Data listing section start
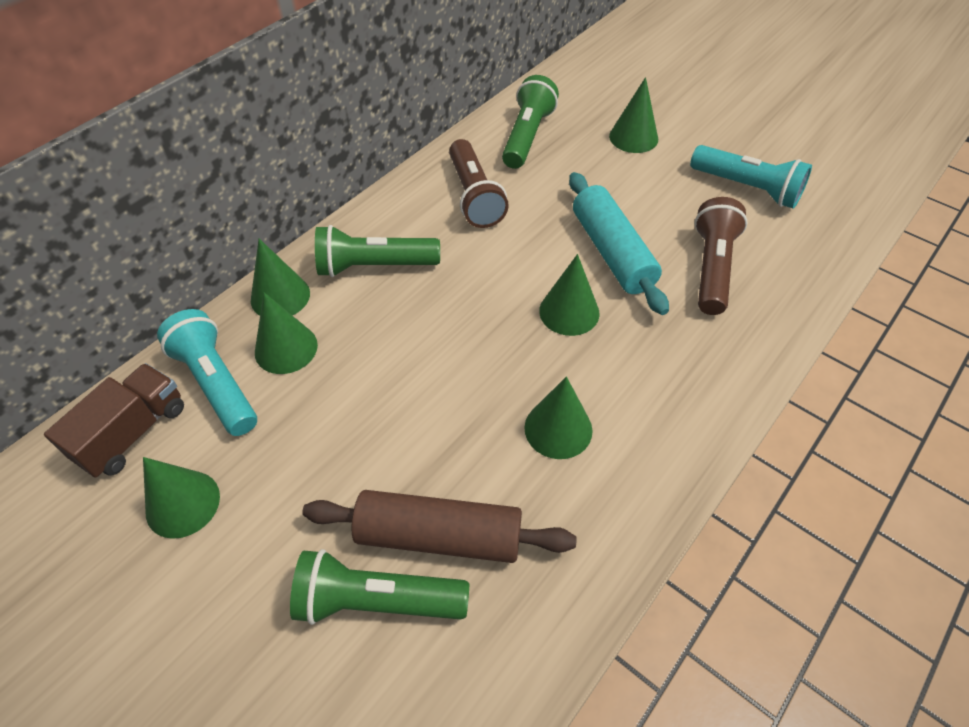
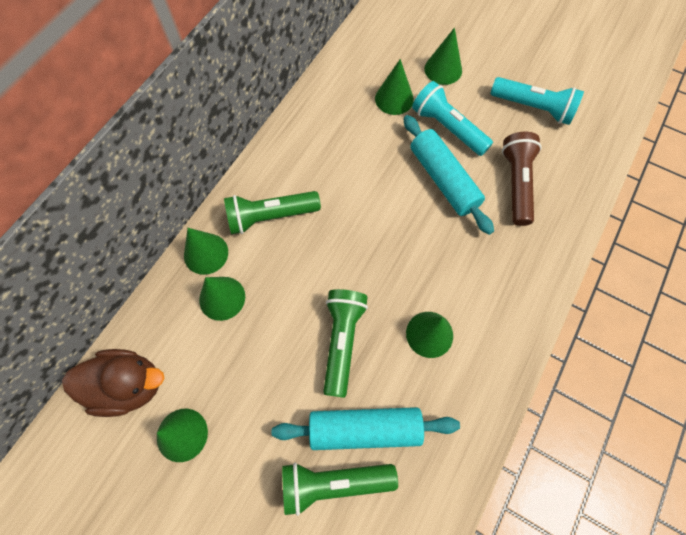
camera: 10 degrees left, 15 degrees up
(133, 433) = (129, 385): brown truck -> brown duck
(217, 383) = (179, 335): turquoise flashlight -> turquoise flashlight (447, 128)
(439, 536) = (365, 429): brown rolling pin -> turquoise rolling pin
(474, 196) = (332, 142): brown flashlight -> none
(527, 136) = (362, 78): green flashlight -> green flashlight (342, 341)
(569, 312) = (421, 236): green cone -> green cone (394, 99)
Data listing section end
- [What needs to be done]:
Repeat all the data as it stands, dropping any images it holds.

- [Answer]:
camera: 10 degrees left, 15 degrees up
(133, 433) = (129, 385): brown truck -> brown duck
(217, 383) = (179, 335): turquoise flashlight -> turquoise flashlight (447, 128)
(439, 536) = (365, 429): brown rolling pin -> turquoise rolling pin
(474, 196) = (332, 142): brown flashlight -> none
(527, 136) = (362, 78): green flashlight -> green flashlight (342, 341)
(569, 312) = (421, 236): green cone -> green cone (394, 99)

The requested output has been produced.